Scene comparison data
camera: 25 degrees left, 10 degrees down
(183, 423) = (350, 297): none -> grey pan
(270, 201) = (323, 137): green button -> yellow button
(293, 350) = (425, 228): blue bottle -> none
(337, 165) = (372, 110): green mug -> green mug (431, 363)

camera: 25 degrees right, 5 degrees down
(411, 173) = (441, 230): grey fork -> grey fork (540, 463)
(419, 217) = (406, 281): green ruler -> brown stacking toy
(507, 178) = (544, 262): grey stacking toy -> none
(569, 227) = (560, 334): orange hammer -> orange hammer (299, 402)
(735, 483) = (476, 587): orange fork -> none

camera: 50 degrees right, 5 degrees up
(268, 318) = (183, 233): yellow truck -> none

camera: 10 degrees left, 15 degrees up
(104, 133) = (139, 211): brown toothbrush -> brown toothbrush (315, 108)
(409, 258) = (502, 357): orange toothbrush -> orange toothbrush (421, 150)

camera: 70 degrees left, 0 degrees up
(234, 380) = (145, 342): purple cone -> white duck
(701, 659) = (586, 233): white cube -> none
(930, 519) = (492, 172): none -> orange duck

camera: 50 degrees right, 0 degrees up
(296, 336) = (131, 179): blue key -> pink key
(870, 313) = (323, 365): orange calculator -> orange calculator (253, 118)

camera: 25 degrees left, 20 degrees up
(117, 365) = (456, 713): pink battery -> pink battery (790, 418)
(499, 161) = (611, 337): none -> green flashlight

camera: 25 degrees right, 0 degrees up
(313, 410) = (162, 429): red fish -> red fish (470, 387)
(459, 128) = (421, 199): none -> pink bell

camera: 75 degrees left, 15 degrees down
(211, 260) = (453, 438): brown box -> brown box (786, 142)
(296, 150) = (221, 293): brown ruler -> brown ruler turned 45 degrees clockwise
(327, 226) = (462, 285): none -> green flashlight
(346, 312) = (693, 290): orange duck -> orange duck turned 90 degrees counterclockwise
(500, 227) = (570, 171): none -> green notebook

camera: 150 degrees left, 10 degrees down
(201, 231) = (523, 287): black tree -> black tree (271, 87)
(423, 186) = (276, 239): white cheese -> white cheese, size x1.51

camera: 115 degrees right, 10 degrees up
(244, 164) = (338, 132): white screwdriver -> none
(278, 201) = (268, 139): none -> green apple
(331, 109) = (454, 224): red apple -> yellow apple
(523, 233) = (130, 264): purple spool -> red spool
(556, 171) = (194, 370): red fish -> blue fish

> **Brief**
Looking at the entries above, can you reproduce exactly the lines from the one that holds "camera: 25 degrees right, 5 degrees down" through the one that holds "camera: 50 degrees right, 5 degrees up", and only those?

> **The completed task**
camera: 25 degrees right, 5 degrees down
(411, 173) = (441, 230): grey fork -> grey fork (540, 463)
(419, 217) = (406, 281): green ruler -> brown stacking toy
(507, 178) = (544, 262): grey stacking toy -> none
(569, 227) = (560, 334): orange hammer -> orange hammer (299, 402)
(735, 483) = (476, 587): orange fork -> none

camera: 50 degrees right, 5 degrees up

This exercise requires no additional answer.